- _GIVEN RECORDS_:
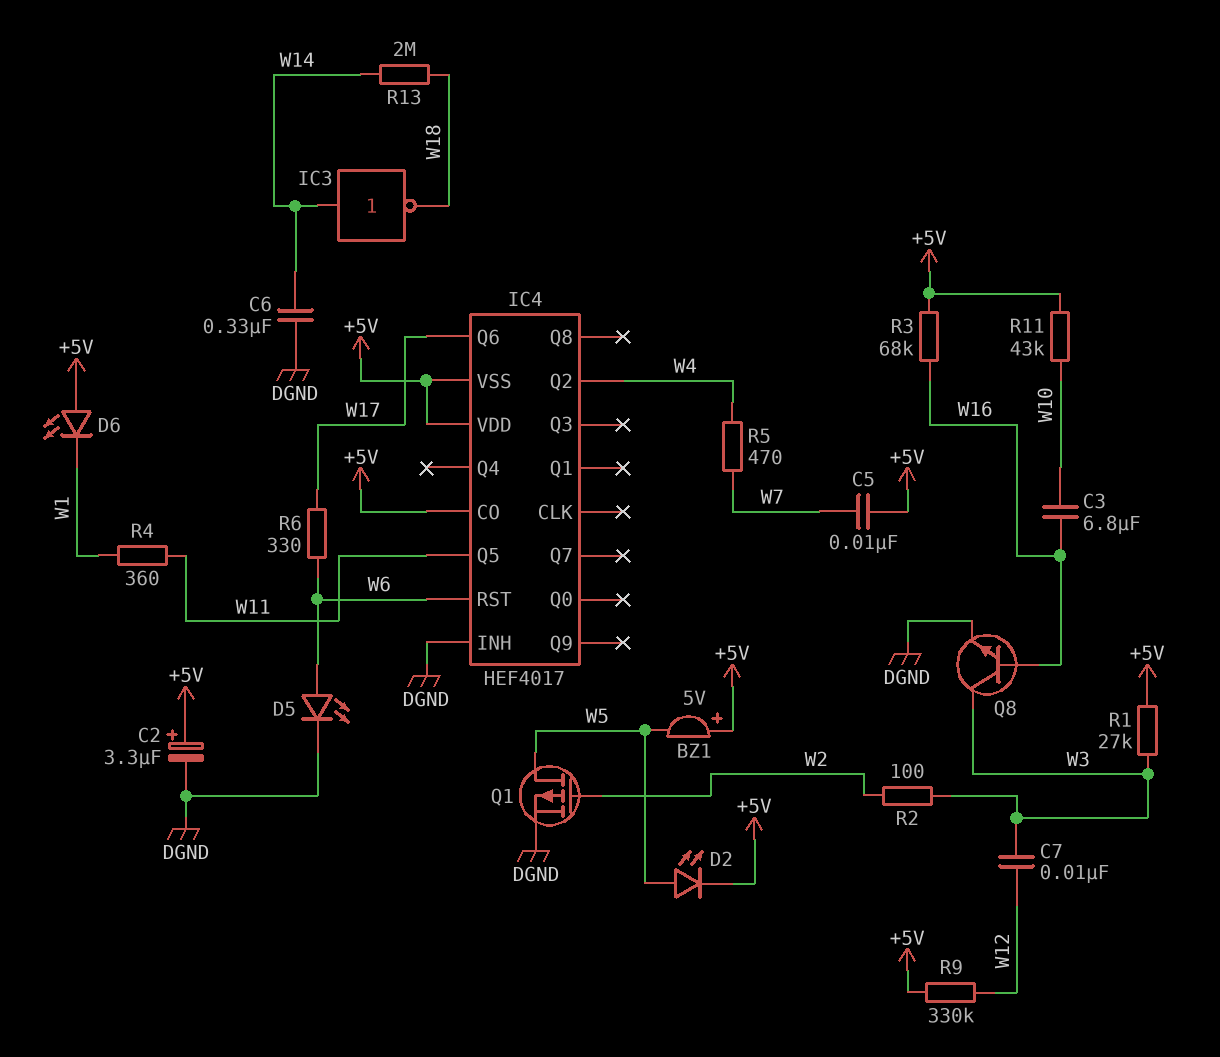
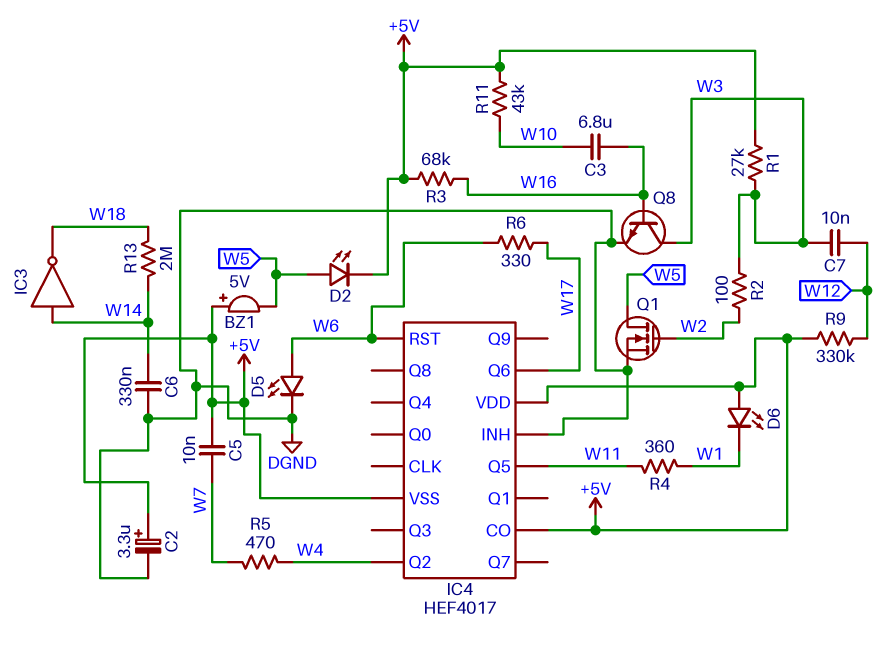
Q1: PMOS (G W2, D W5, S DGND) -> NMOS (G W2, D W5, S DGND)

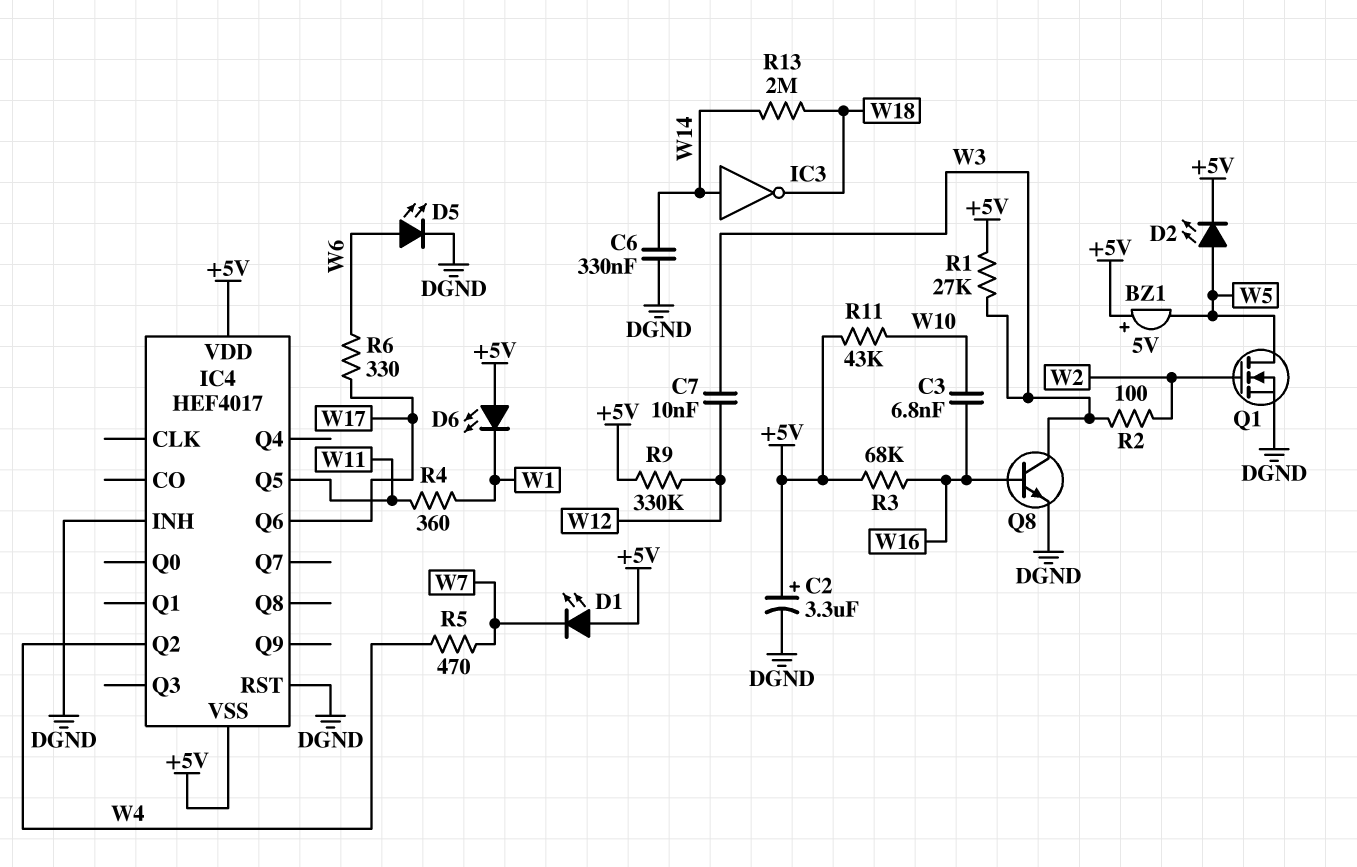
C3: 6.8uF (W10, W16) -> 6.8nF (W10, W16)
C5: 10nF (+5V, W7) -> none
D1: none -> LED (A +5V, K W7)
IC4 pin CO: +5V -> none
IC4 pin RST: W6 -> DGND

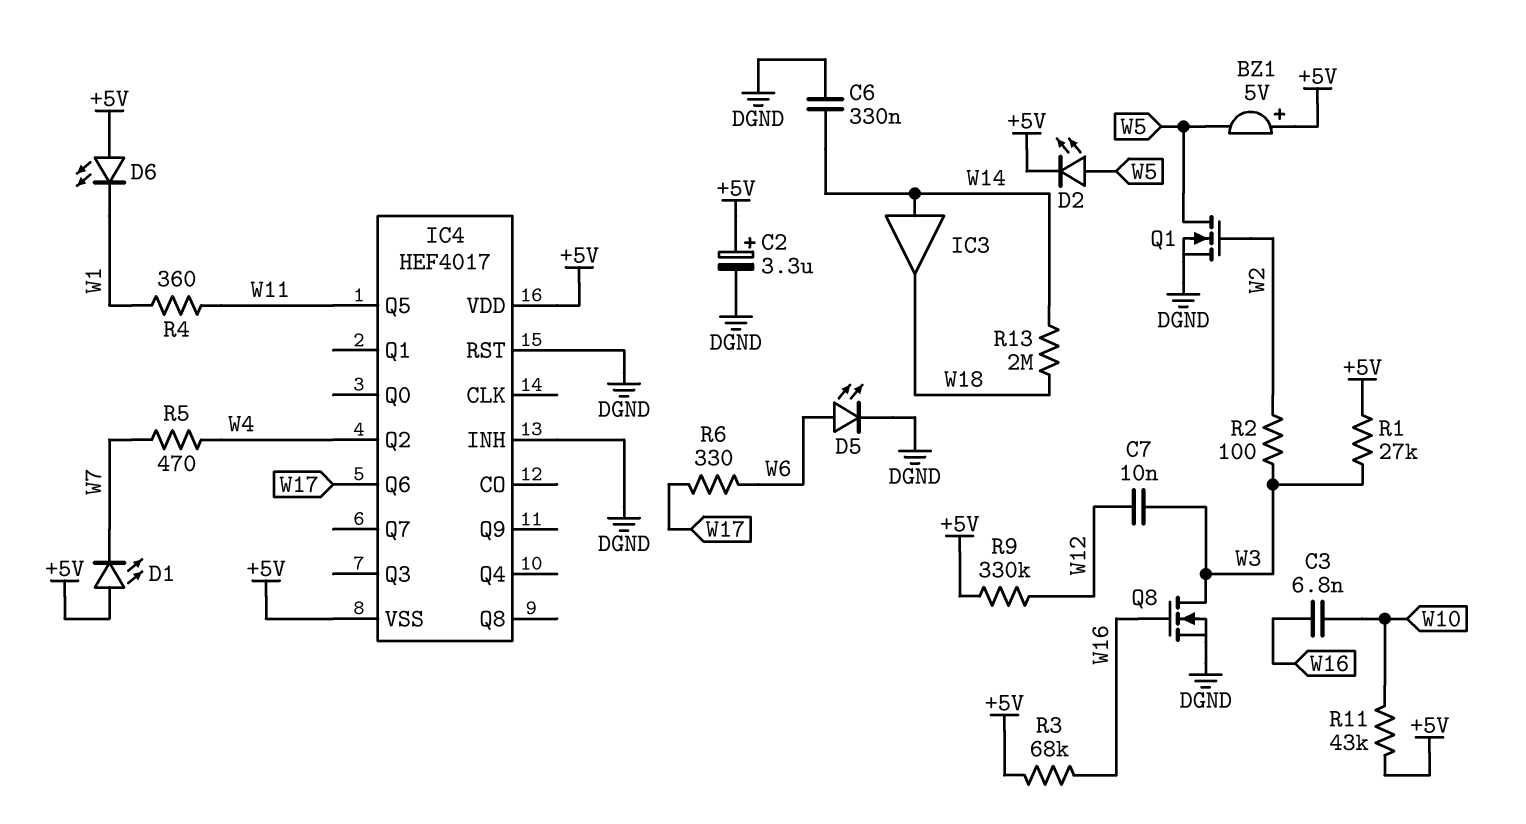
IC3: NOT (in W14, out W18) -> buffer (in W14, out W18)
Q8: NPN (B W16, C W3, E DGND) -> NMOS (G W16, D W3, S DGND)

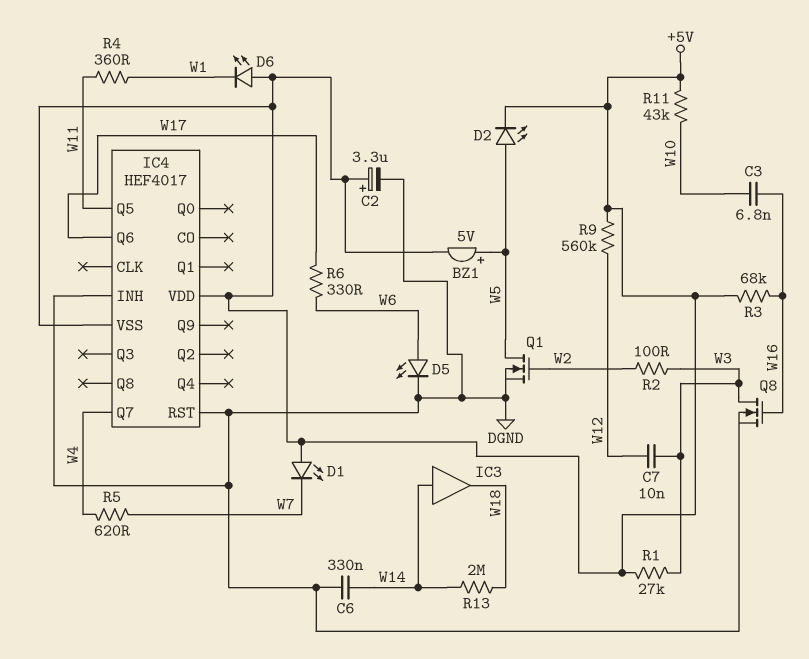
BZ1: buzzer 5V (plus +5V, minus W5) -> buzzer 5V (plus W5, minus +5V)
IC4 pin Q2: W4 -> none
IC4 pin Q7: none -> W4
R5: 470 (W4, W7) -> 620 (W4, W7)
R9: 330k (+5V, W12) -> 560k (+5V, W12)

* * *

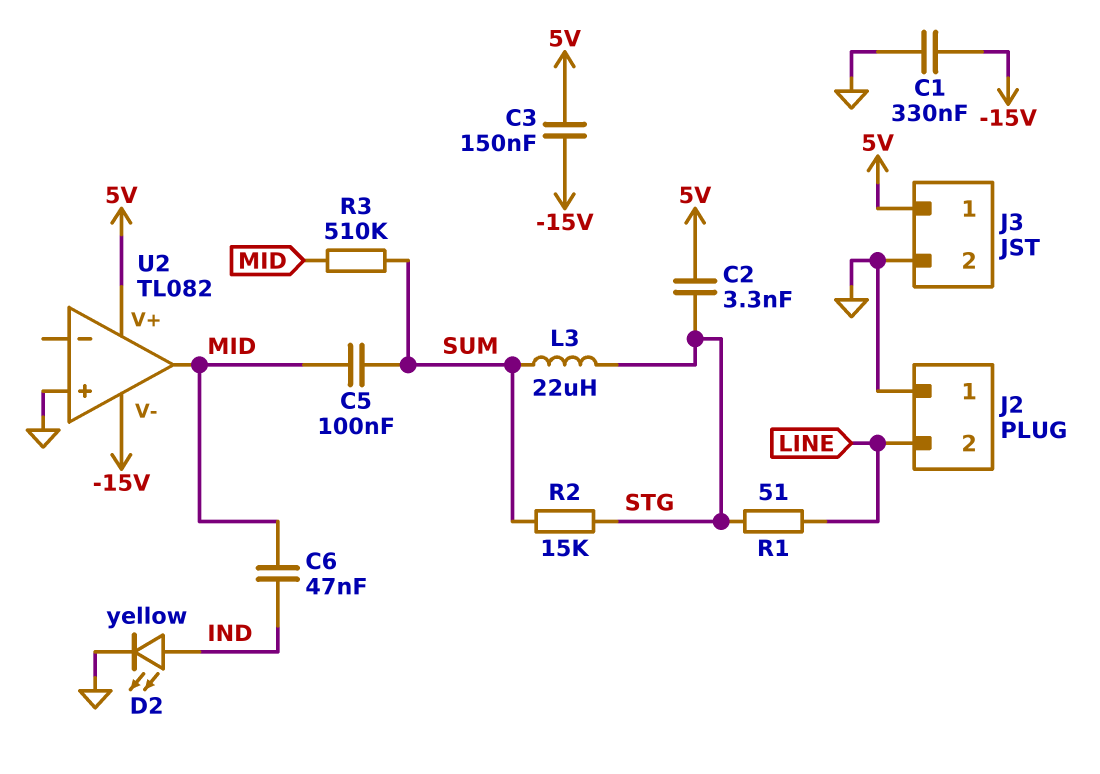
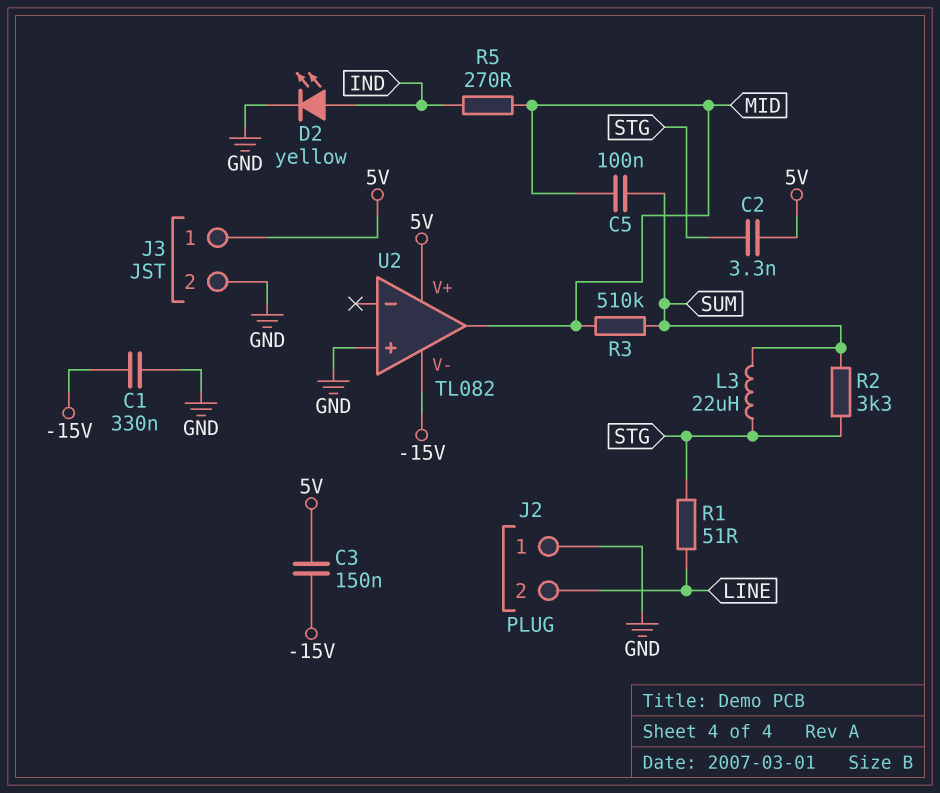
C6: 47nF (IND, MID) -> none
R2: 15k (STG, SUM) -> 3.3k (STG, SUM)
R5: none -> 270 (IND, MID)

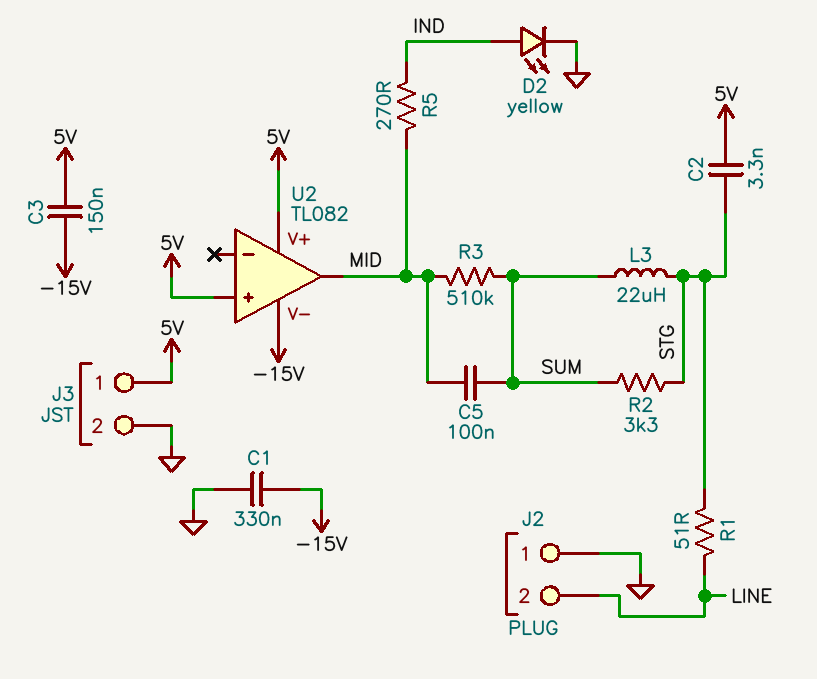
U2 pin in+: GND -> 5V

- _WHAT NEEDS TO BE DONE_: Among the entries above, find the line with "D1: none -> LED (A +5V, K W7)" and repeat exactly from there through the line with "R9: 330k (+5V, W12) -> 560k (+5V, W12)", leaving out the pictures.

- _RESPONSE TO THIS EXERCISE_:
D1: none -> LED (A +5V, K W7)
IC4 pin CO: +5V -> none
IC4 pin RST: W6 -> DGND

IC3: NOT (in W14, out W18) -> buffer (in W14, out W18)
Q8: NPN (B W16, C W3, E DGND) -> NMOS (G W16, D W3, S DGND)

BZ1: buzzer 5V (plus +5V, minus W5) -> buzzer 5V (plus W5, minus +5V)
IC4 pin Q2: W4 -> none
IC4 pin Q7: none -> W4
R5: 470 (W4, W7) -> 620 (W4, W7)
R9: 330k (+5V, W12) -> 560k (+5V, W12)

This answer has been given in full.